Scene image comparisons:

******

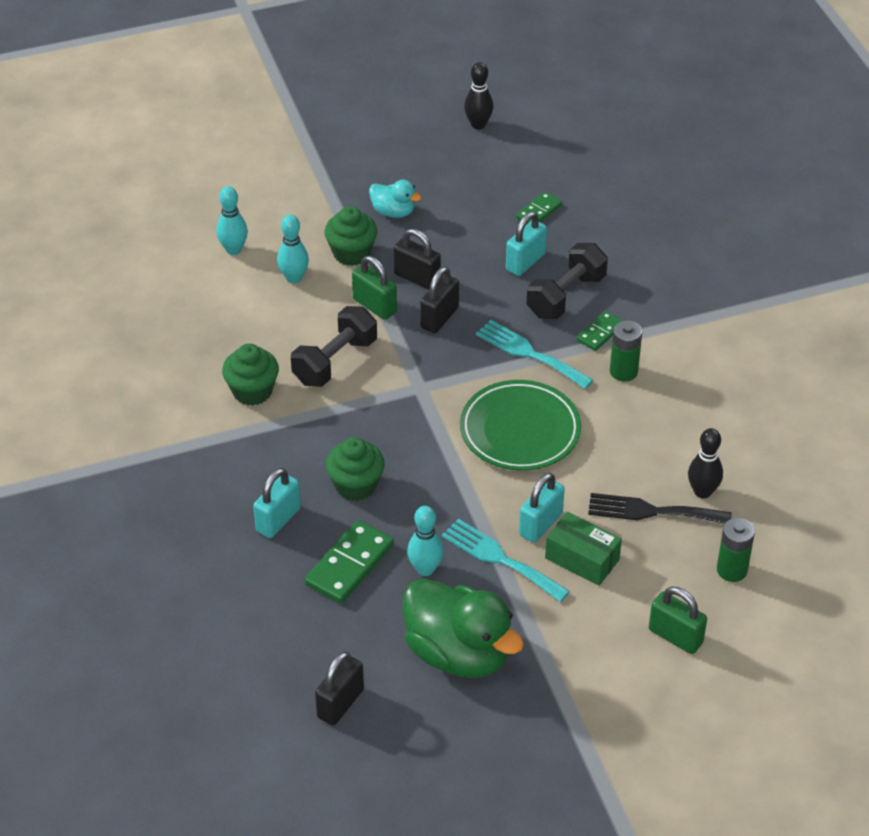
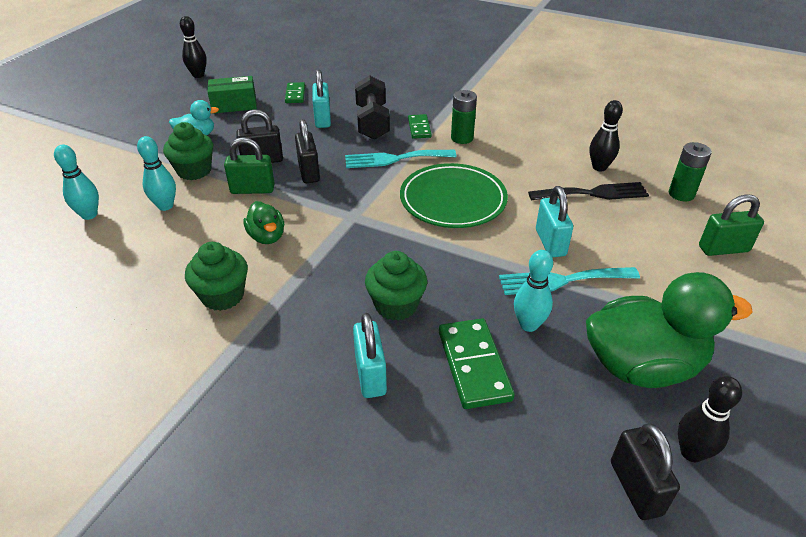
camera: 45 degrees left, 5 degrees down
(335, 361) = (267, 237): black dumbbell -> green duck
(403, 718) = (691, 452): none -> black bowling pin
(582, 559) = (605, 244): green box -> green box (234, 105)
(651, 511) = (593, 193): black fork -> black fork turned 150 degrees counterclockwise

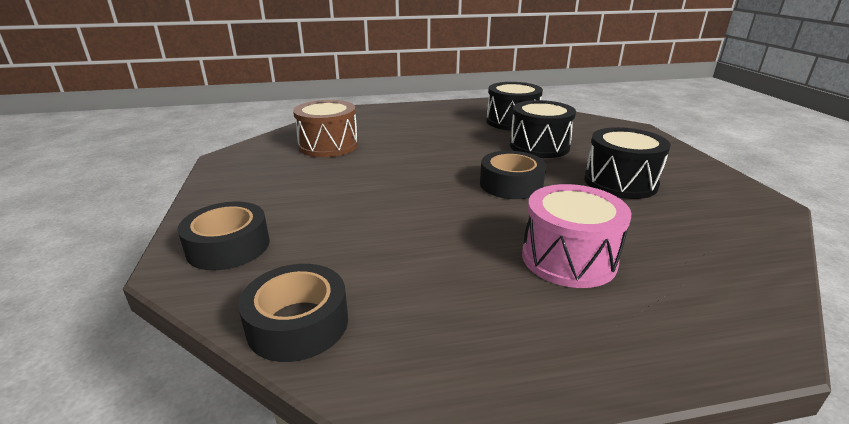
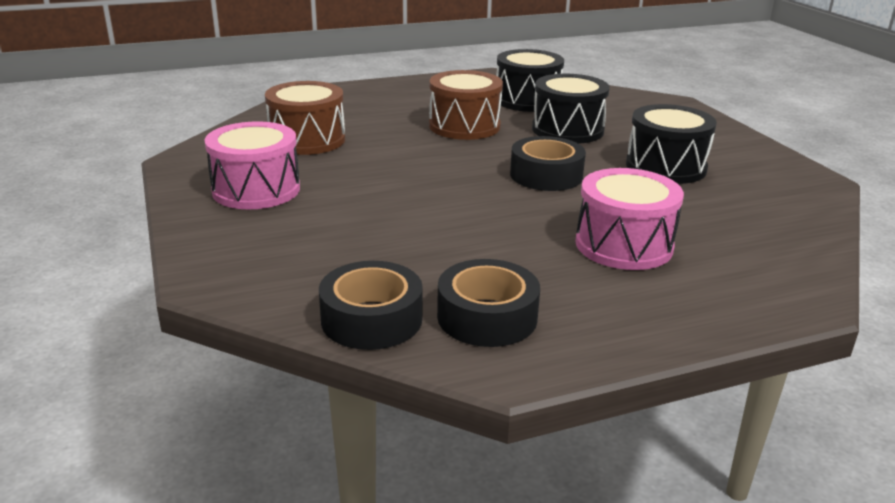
camera: 10 degrees left, 0 degrees up
(228, 246) = (253, 257): black tape -> black tape (487, 317)
(267, 184) = (256, 190): none -> pink drum
(455, 140) = (464, 126): none -> brown drum

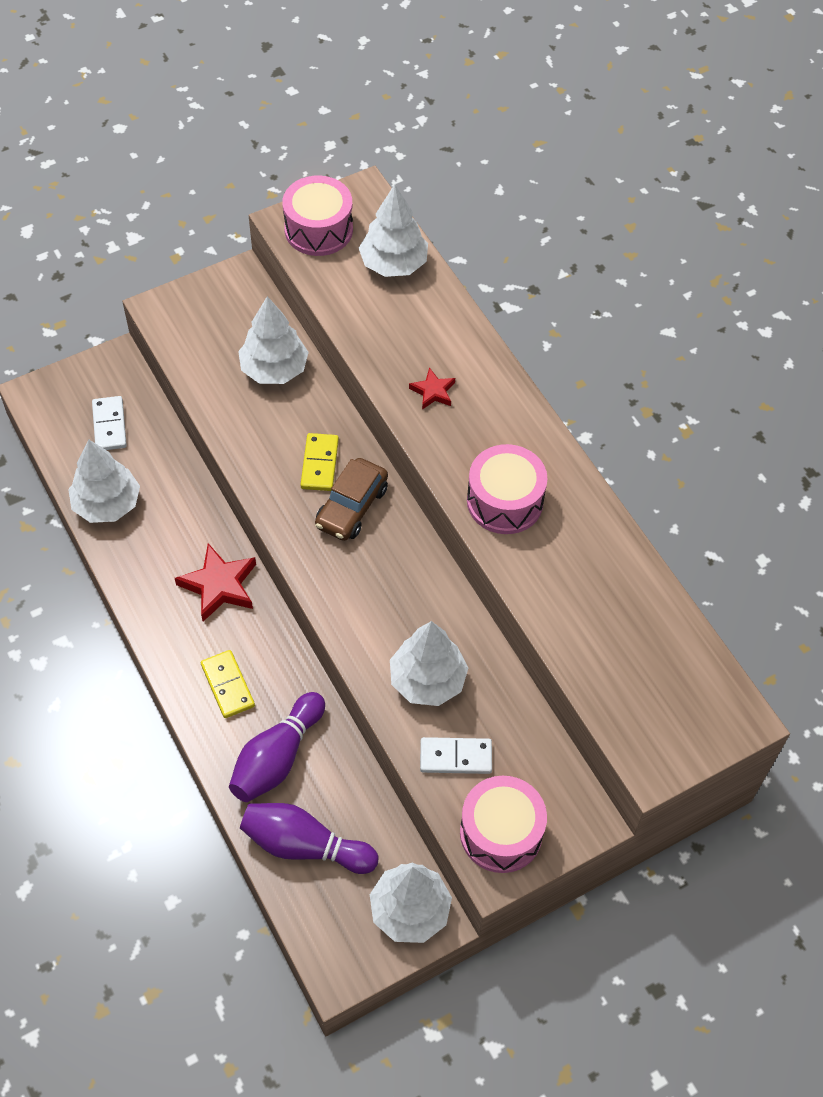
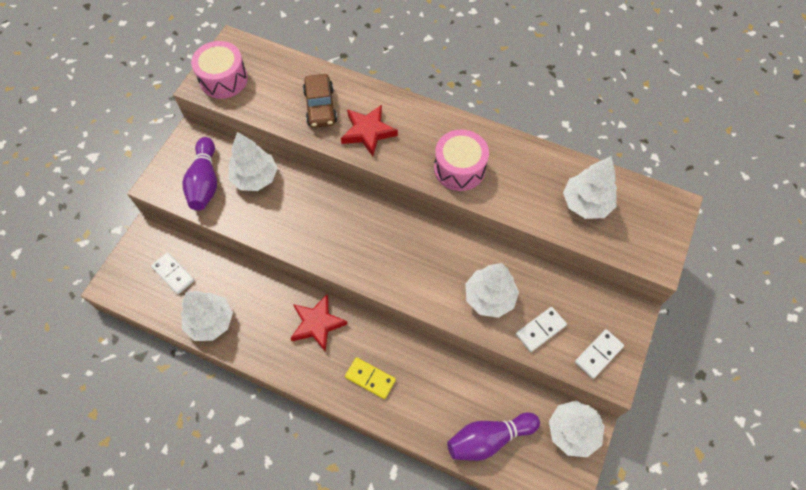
camera: 35 degrees left, 5 degrees up
(277, 758) = (432, 400): purple bowling pin -> purple bowling pin (205, 182)
(320, 464) = (327, 215): yellow domino -> none
(351, 507) = (366, 228): brown car -> brown car (320, 107)
(393, 264) = (284, 73): white tree -> white tree (586, 203)
(433, 391) = (368, 132): red star -> red star, size x1.76
(501, 832) = (598, 354): pink drum -> white domino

******

Task brief:
Would you retype every record above exactly, leaving out the pictures?

Response area:
camera: 45 degrees left, 5 degrees down
(335, 361) = (267, 237): black dumbbell -> green duck
(403, 718) = (691, 452): none -> black bowling pin
(582, 559) = (605, 244): green box -> green box (234, 105)
(651, 511) = (593, 193): black fork -> black fork turned 150 degrees counterclockwise

camera: 10 degrees left, 0 degrees up
(228, 246) = (253, 257): black tape -> black tape (487, 317)
(267, 184) = (256, 190): none -> pink drum
(455, 140) = (464, 126): none -> brown drum

camera: 35 degrees left, 5 degrees up
(277, 758) = (432, 400): purple bowling pin -> purple bowling pin (205, 182)
(320, 464) = (327, 215): yellow domino -> none
(351, 507) = (366, 228): brown car -> brown car (320, 107)
(393, 264) = (284, 73): white tree -> white tree (586, 203)
(433, 391) = (368, 132): red star -> red star, size x1.76
(501, 832) = (598, 354): pink drum -> white domino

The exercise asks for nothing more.